About this exercise:
Which lines run from the one containing "purple slope A9:C10" to the last line of the entries? Return them exactly, with nothing more.

··········

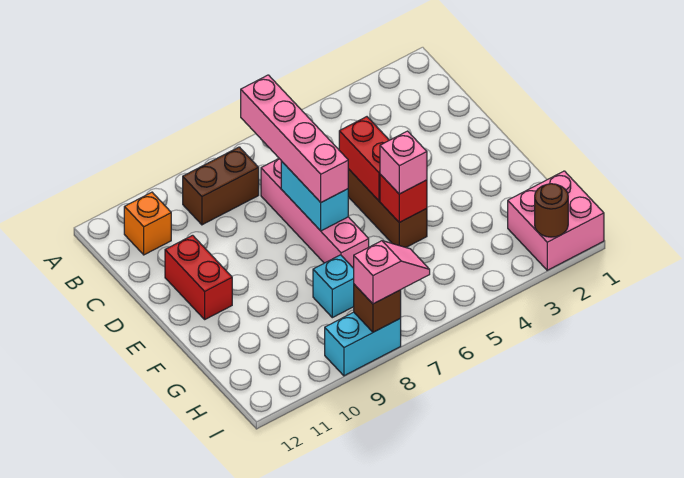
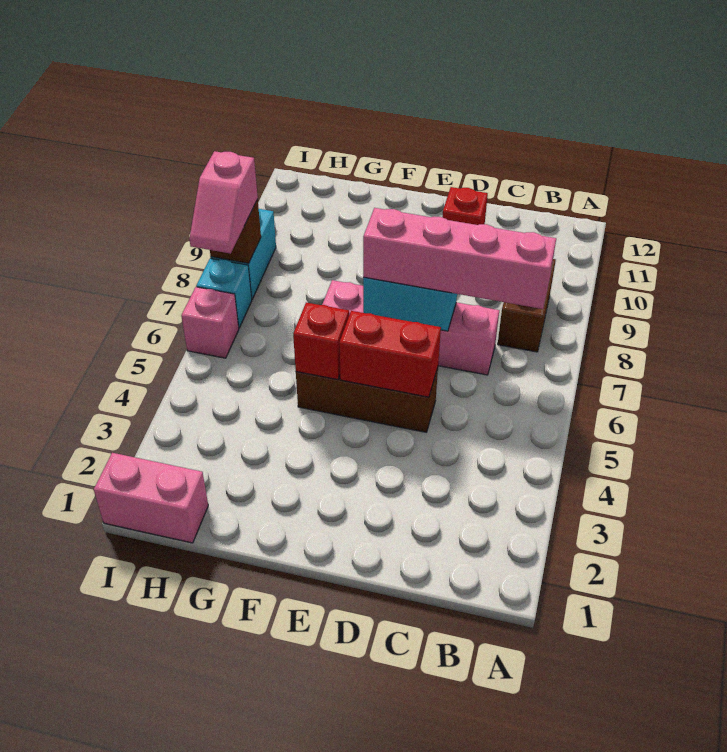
orange brick B11 level 1 -> none
red brick D11:E11 level 1 -> red brick D11 level 1
pink brick F5 level 3 -> pink brick I6 level 1
cyan brick G8 level 1 -> cyan brick I7 level 1
pink brick H1:I2 level 1 -> pink brick H1:I1 level 1
brown round brick I2 level 2 -> none

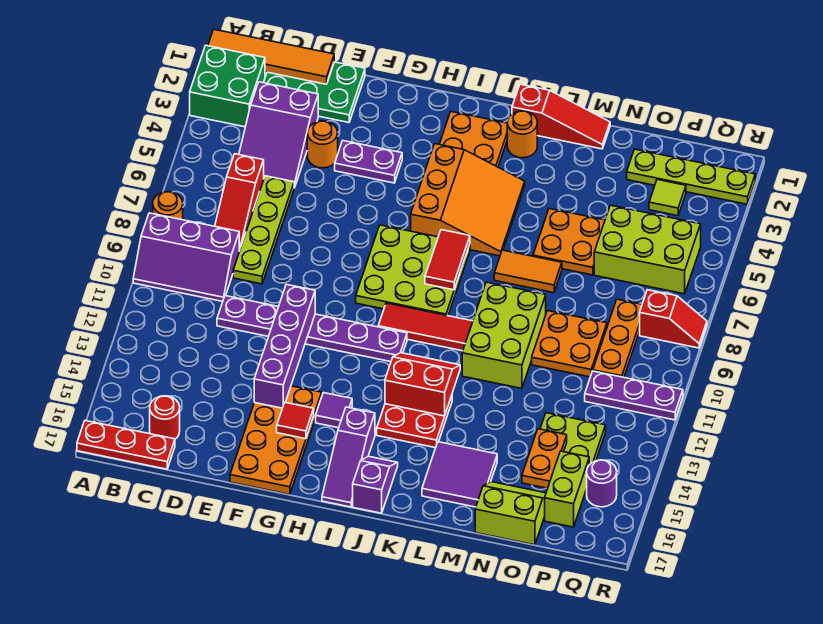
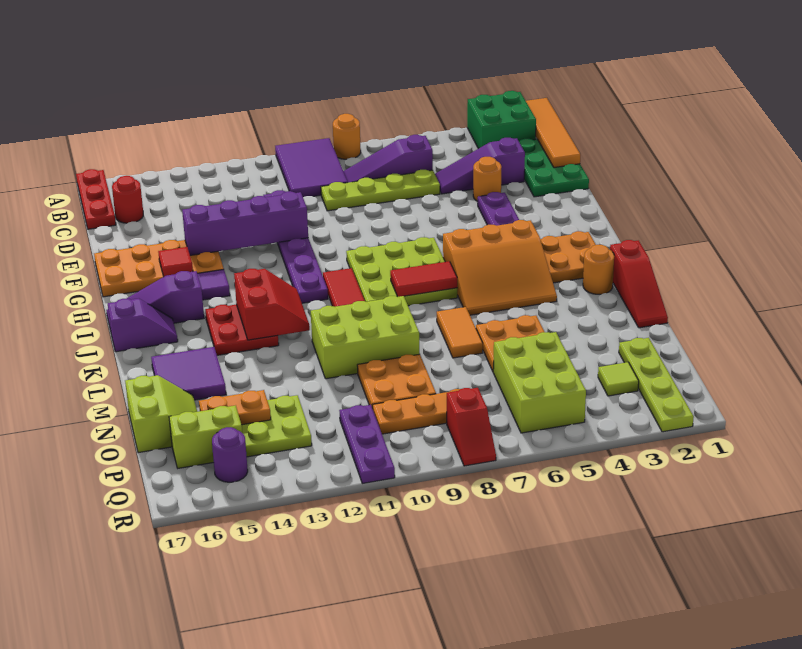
purple slope A9:C10 level 1 top 9 -> purple tile A9:C10 level 1
purple slope C3:D5 level 1 top 3 -> purple slope D3:D5 level 1 top 3
red slope C6:C8 level 1 top 6 -> purple slope C6:C8 level 1 top 6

··········

Task output:
purple slope A9:C10 level 1 top 9 -> purple tile A9:C10 level 1
purple slope C3:D5 level 1 top 3 -> purple slope D3:D5 level 1 top 3
red slope C6:C8 level 1 top 6 -> purple slope C6:C8 level 1 top 6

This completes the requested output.